**Problem to solve**
Without the pictures, set down every line of the data exactly.

**Records for this exercise**
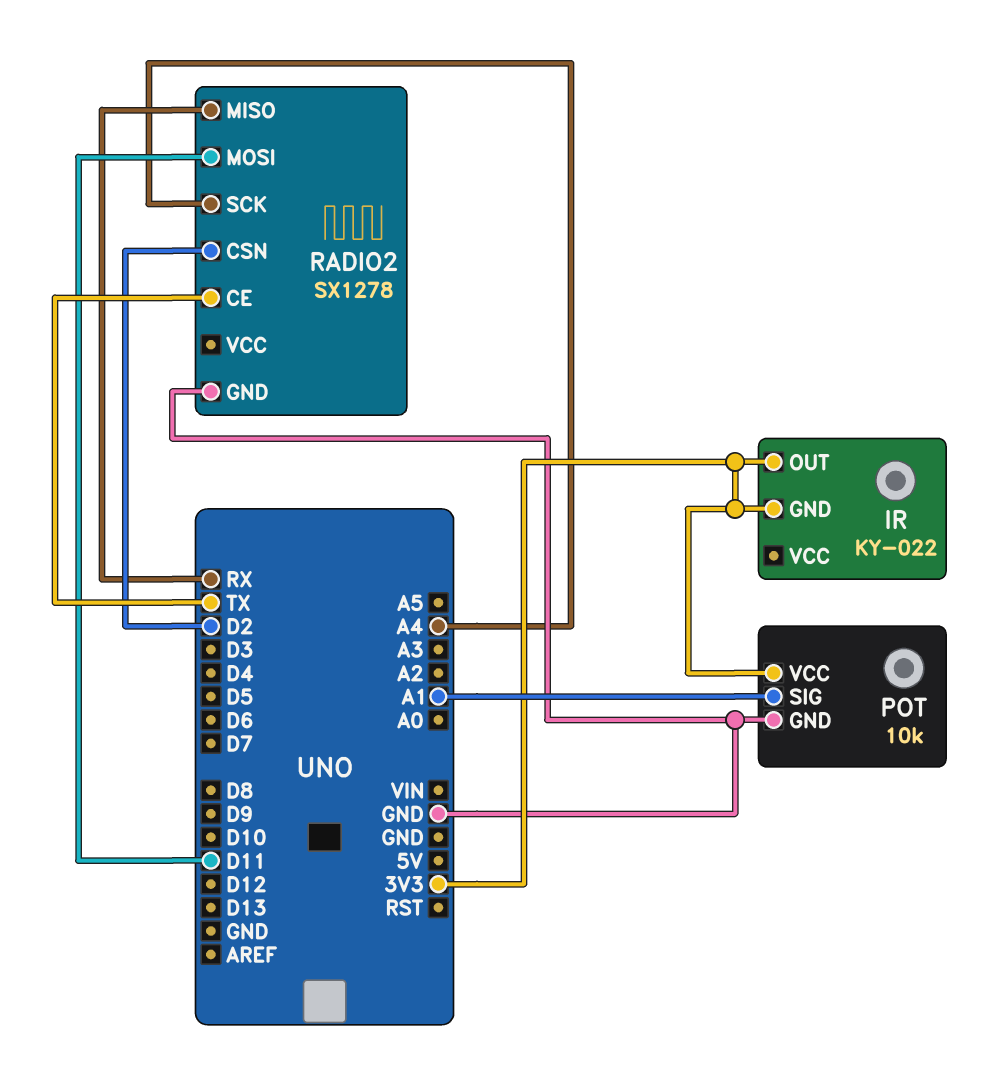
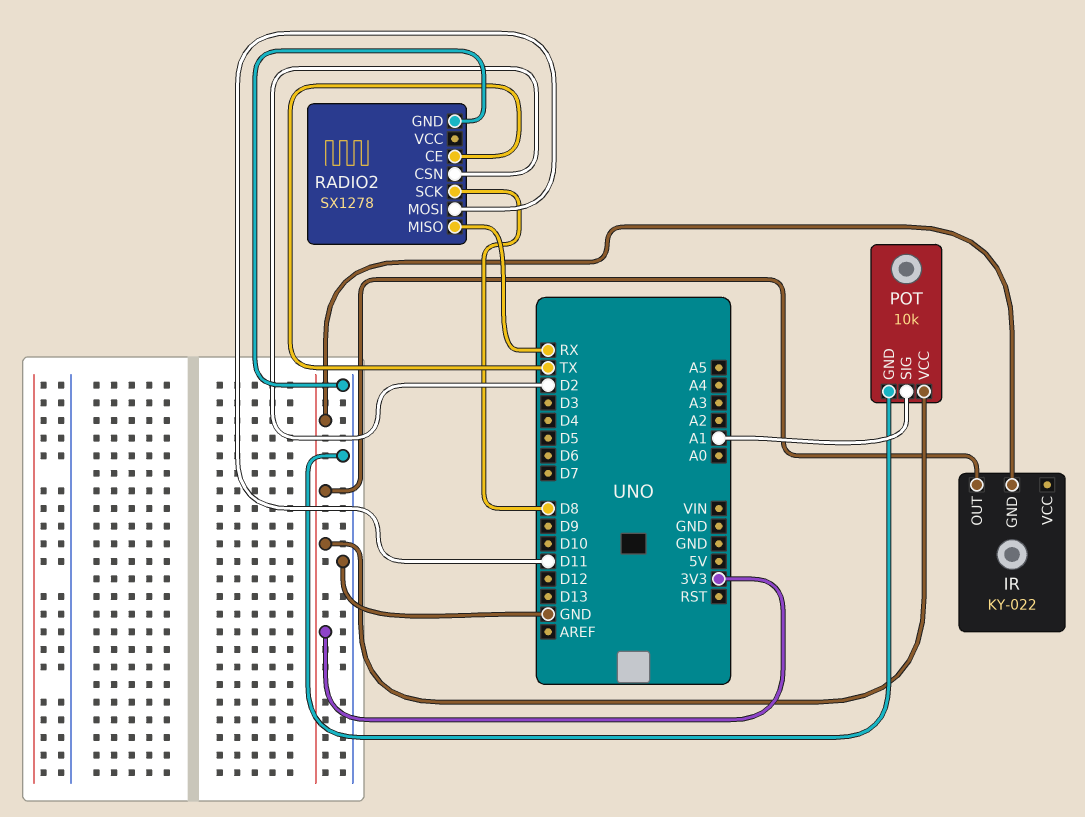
RADIO2 pin SCK: A4 -> D8

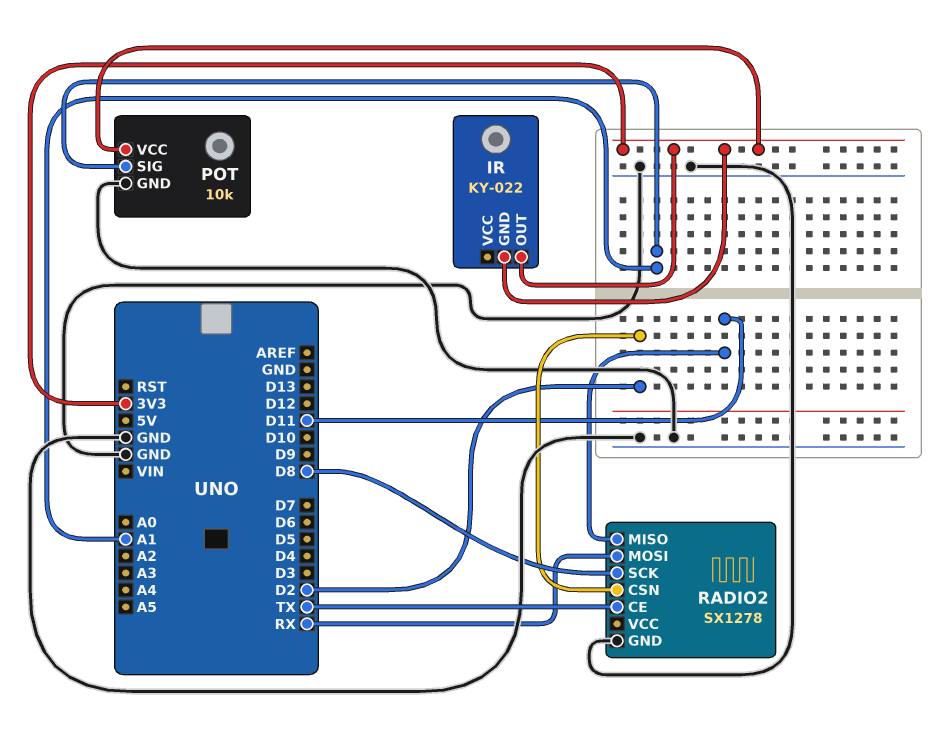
RADIO2 pin MISO: RX -> D11
RADIO2 pin MOSI: D11 -> RX

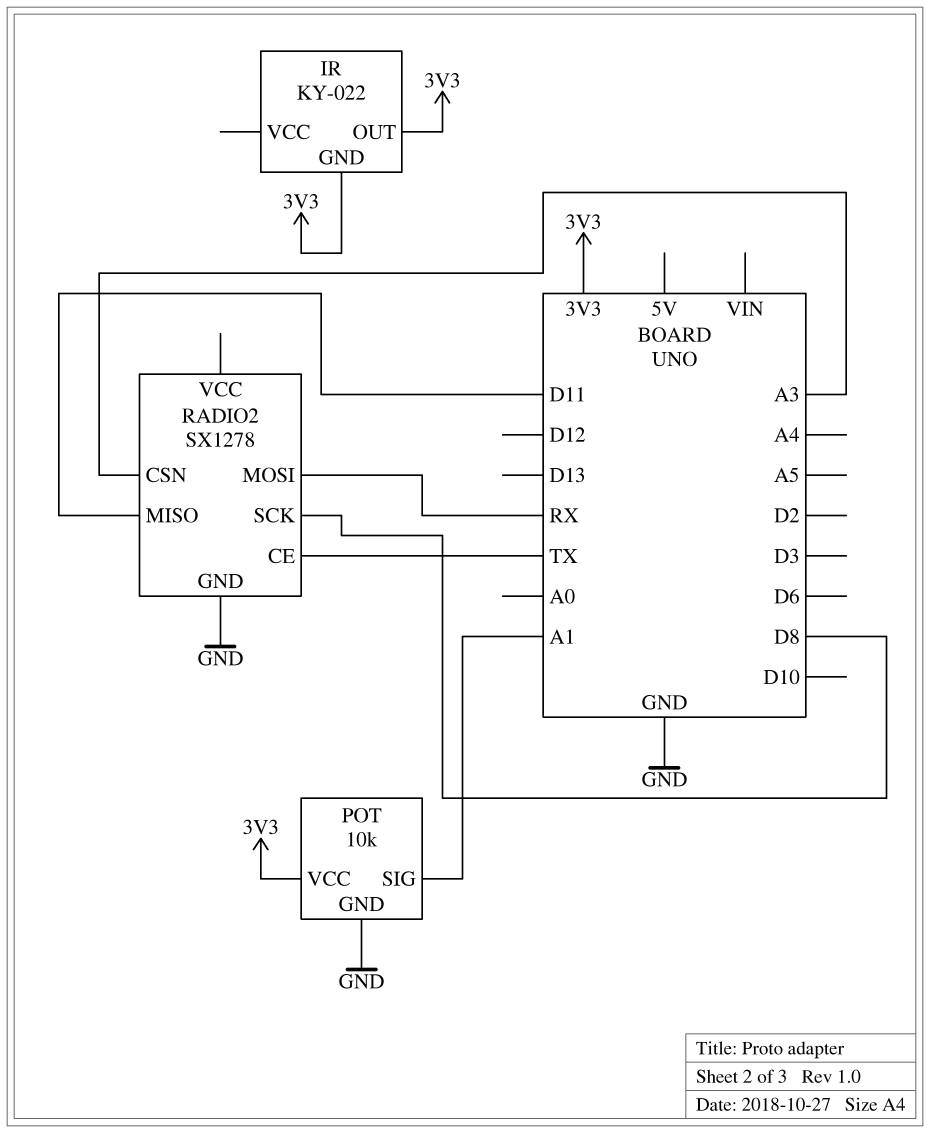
RADIO2 pin CSN: D2 -> A3

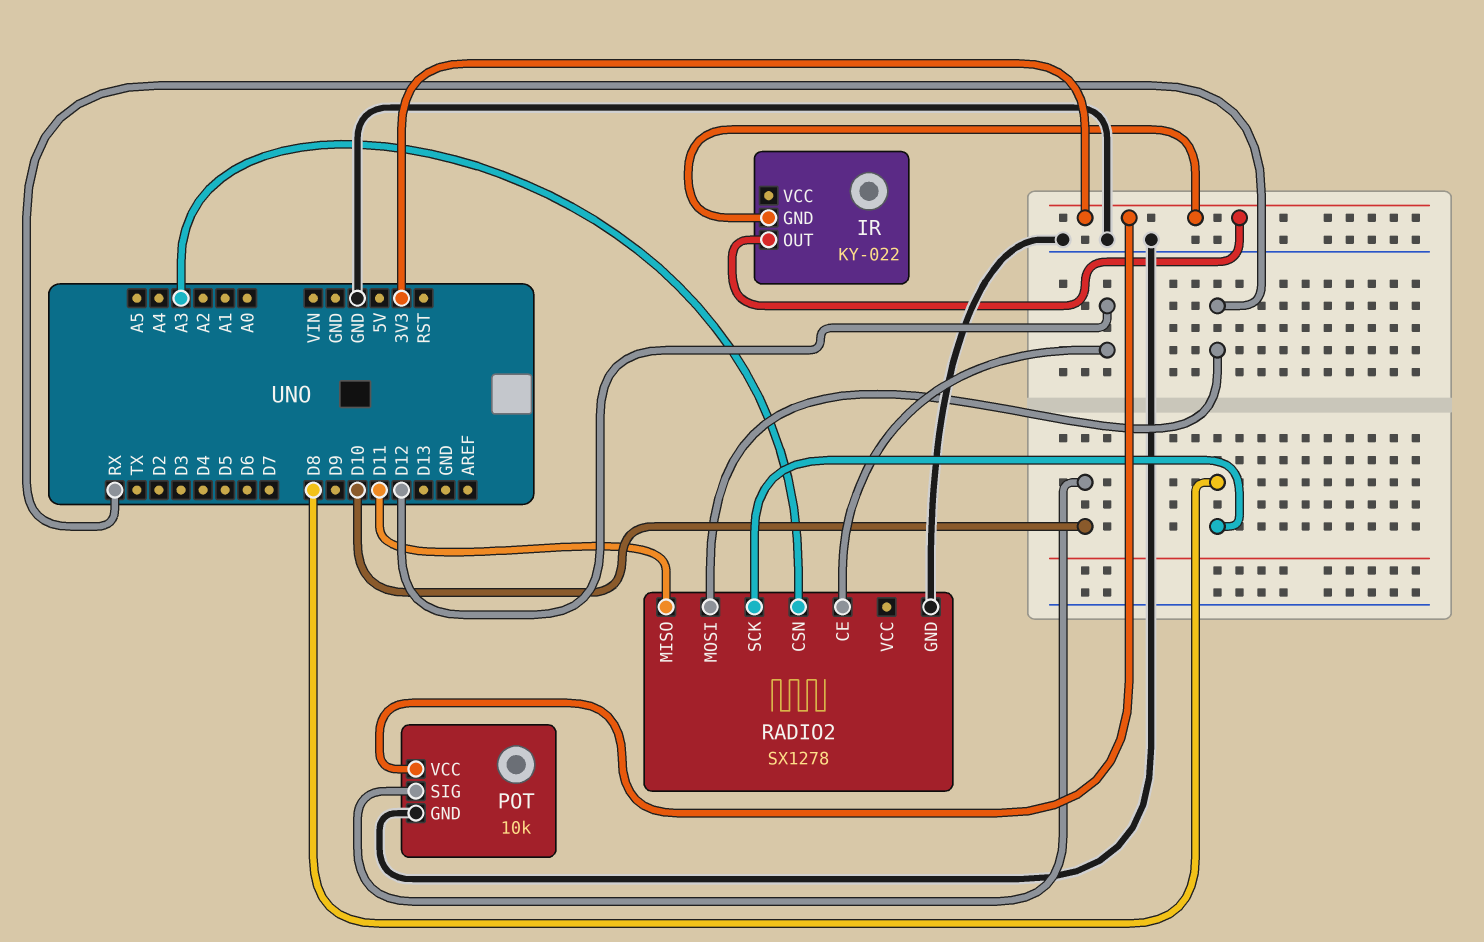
POT pin SIG: A1 -> D10
RADIO2 pin CE: TX -> D12

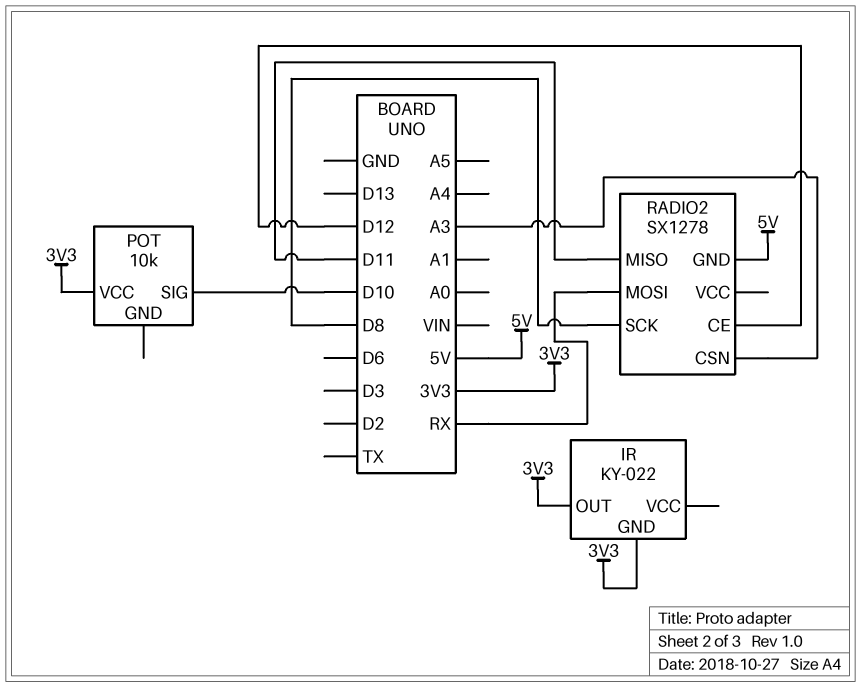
POT pin GND: GND -> none
RADIO2 pin GND: GND -> 5V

**Answer for the task**
RADIO2 pin SCK: A4 -> D8

RADIO2 pin MISO: RX -> D11
RADIO2 pin MOSI: D11 -> RX

RADIO2 pin CSN: D2 -> A3

POT pin SIG: A1 -> D10
RADIO2 pin CE: TX -> D12

POT pin GND: GND -> none
RADIO2 pin GND: GND -> 5V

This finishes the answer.